### Work item:
Starting with the line that contains "IMU1 pin VCC: 5V -> 3V3" and ending with the last line of the entries, repeat exactly those lines and nothing else, pictures excluded.
===== Exercise materials =====
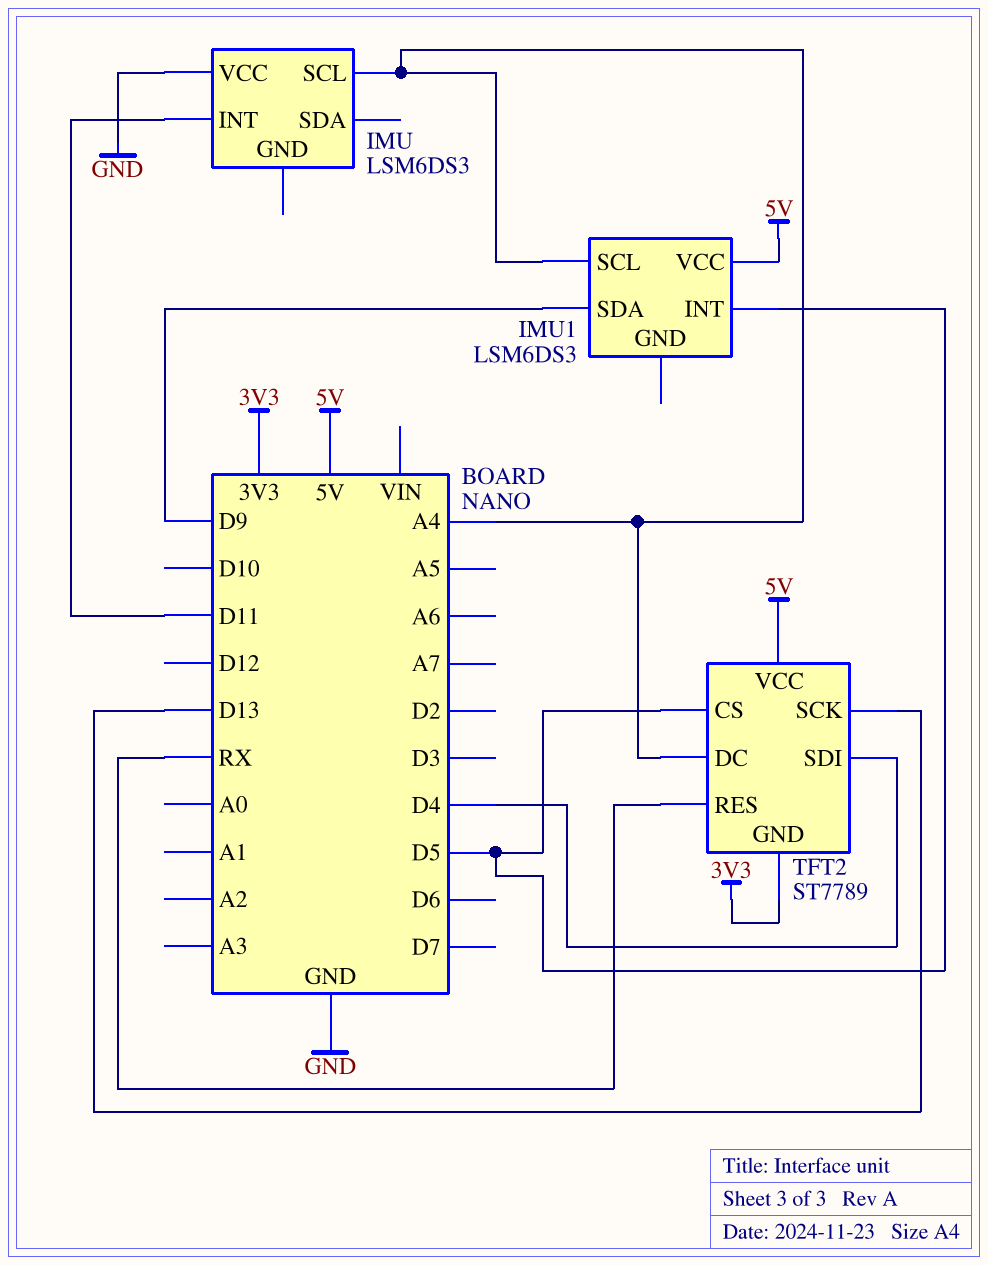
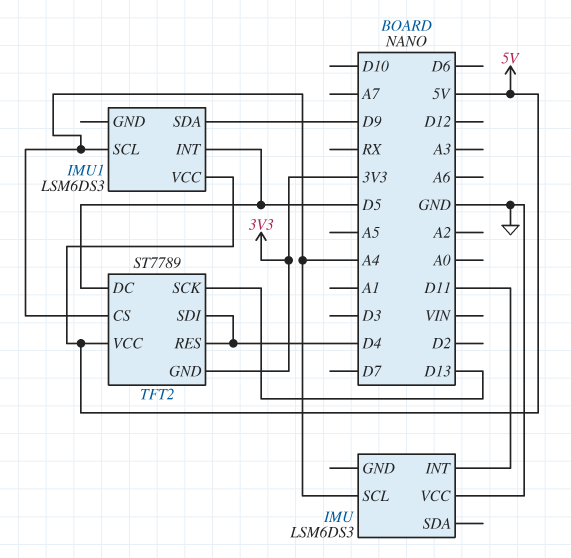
TFT2 pin CS: D5 -> A4
TFT2 pin DC: A4 -> D5
TFT2 pin RES: RX -> D4

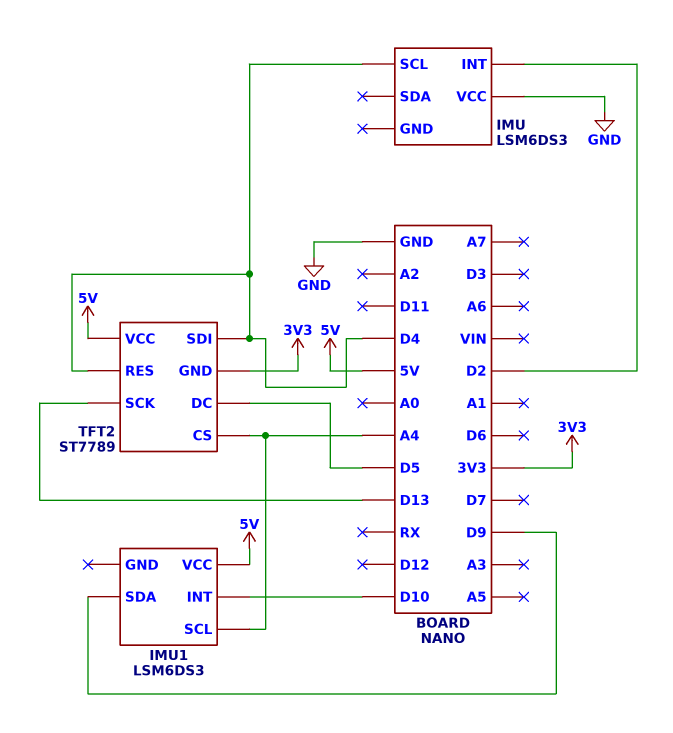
IMU pin INT: D11 -> D2
IMU pin SCL: A4 -> D4
IMU1 pin INT: D5 -> D10

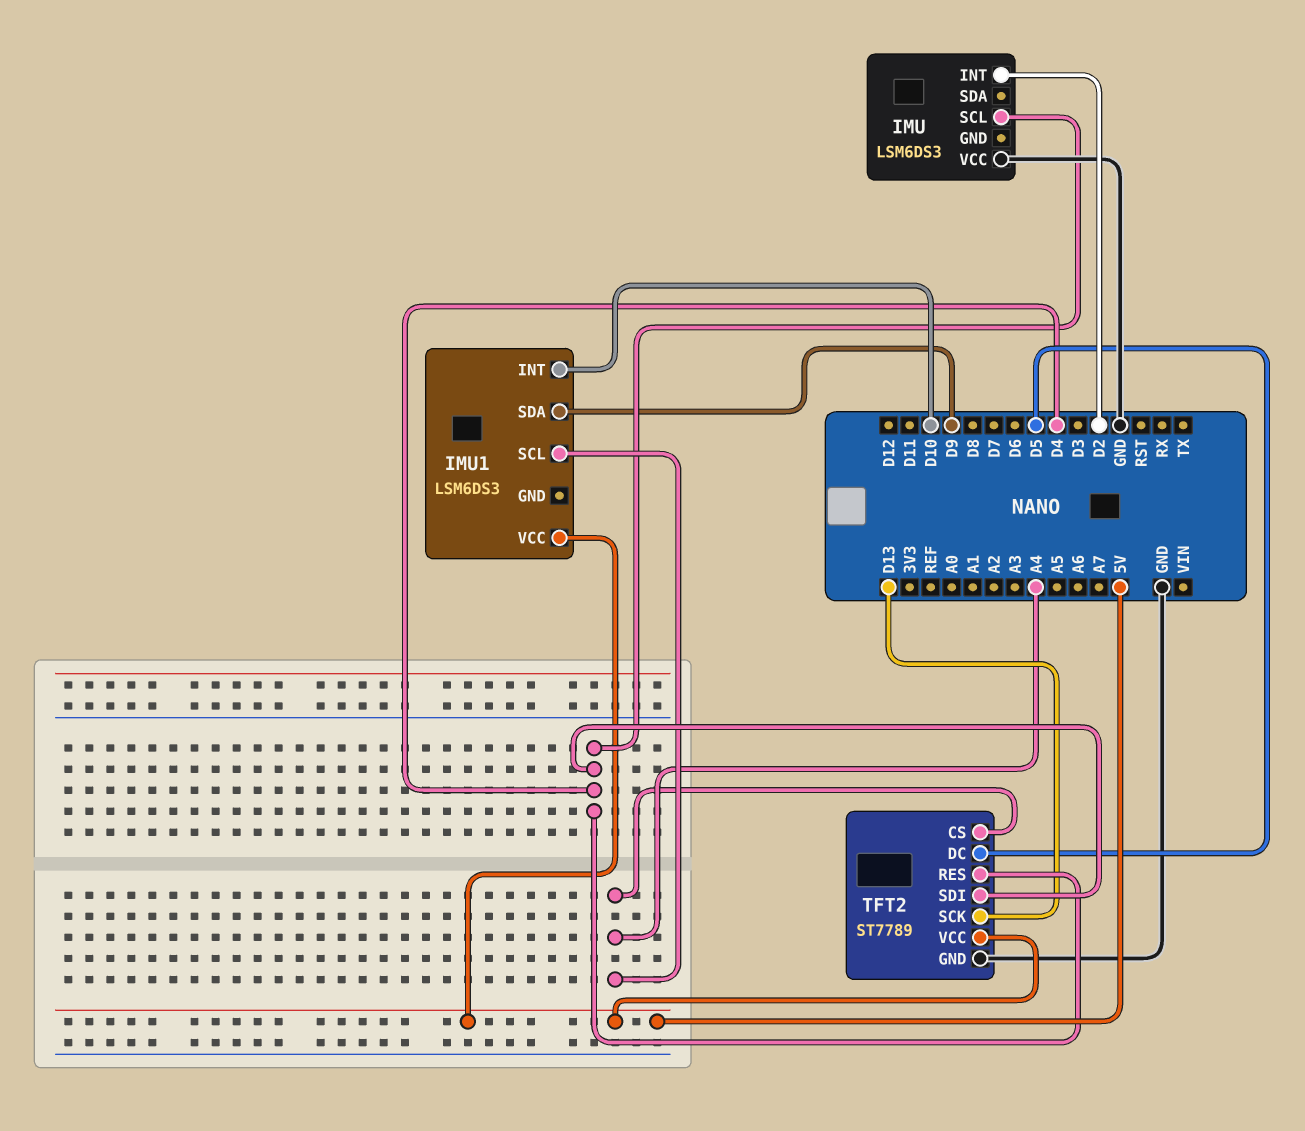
TFT2 pin GND: 3V3 -> GND

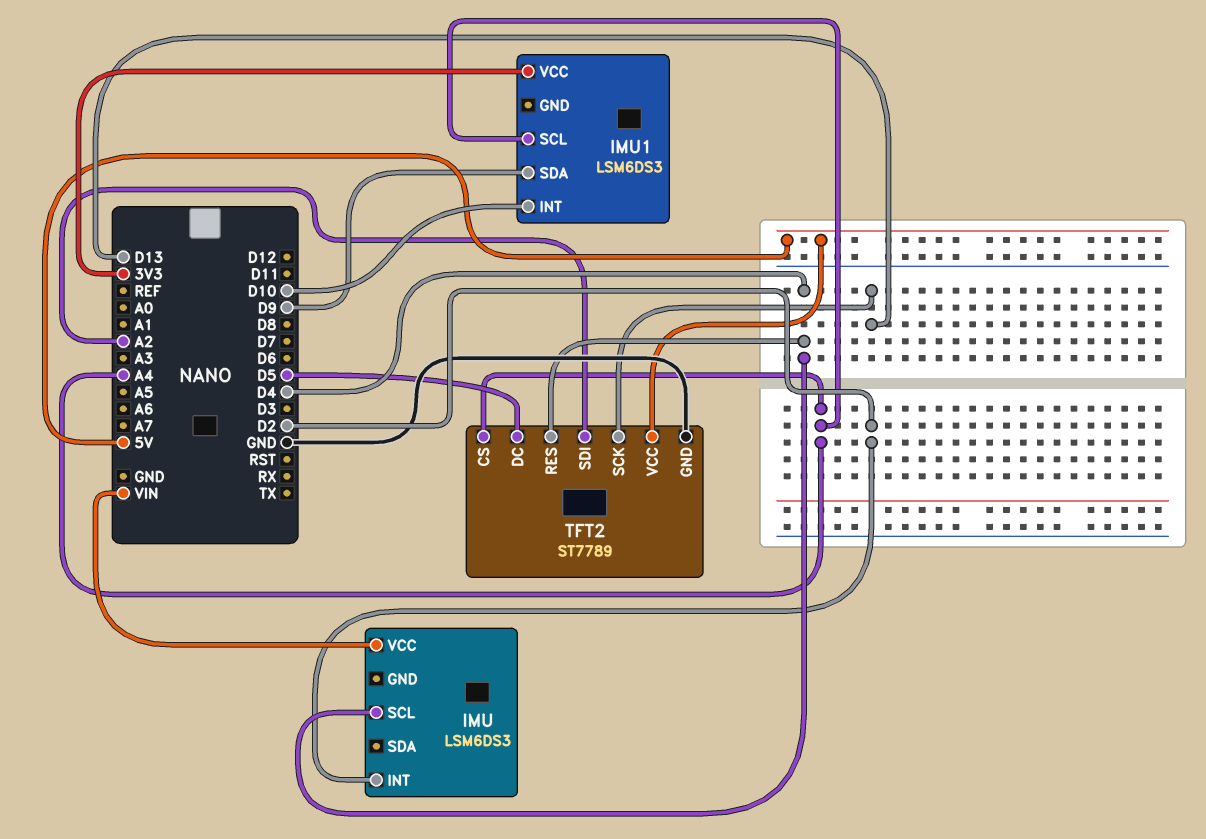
IMU pin VCC: GND -> VIN
IMU1 pin VCC: 5V -> 3V3
TFT2 pin SDI: D4 -> A2

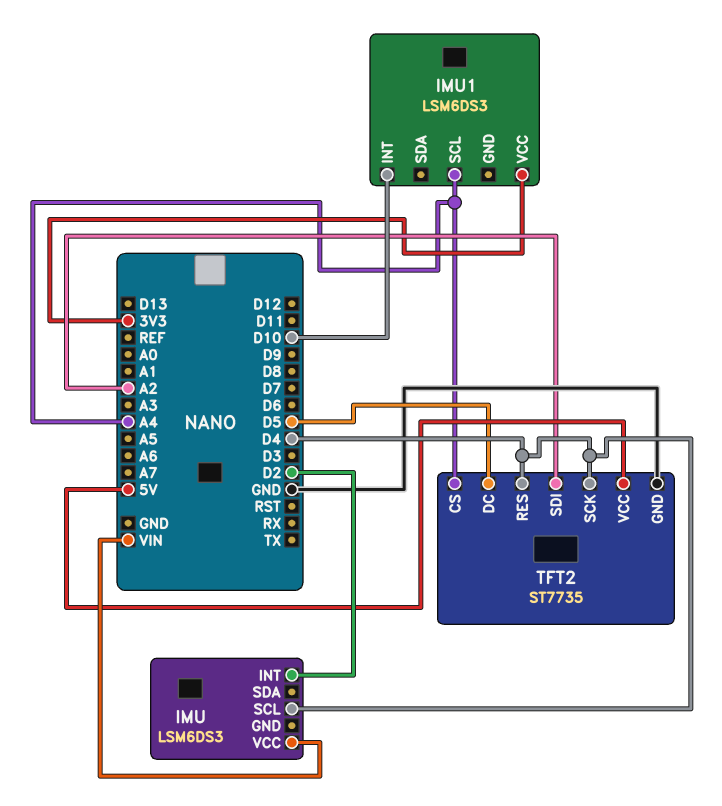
IMU1 pin SDA: D9 -> none
TFT2: ST7789 -> ST7735
TFT2 pin SCK: D13 -> D4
=====
### Finished task:
IMU1 pin VCC: 5V -> 3V3
TFT2 pin SDI: D4 -> A2

IMU1 pin SDA: D9 -> none
TFT2: ST7789 -> ST7735
TFT2 pin SCK: D13 -> D4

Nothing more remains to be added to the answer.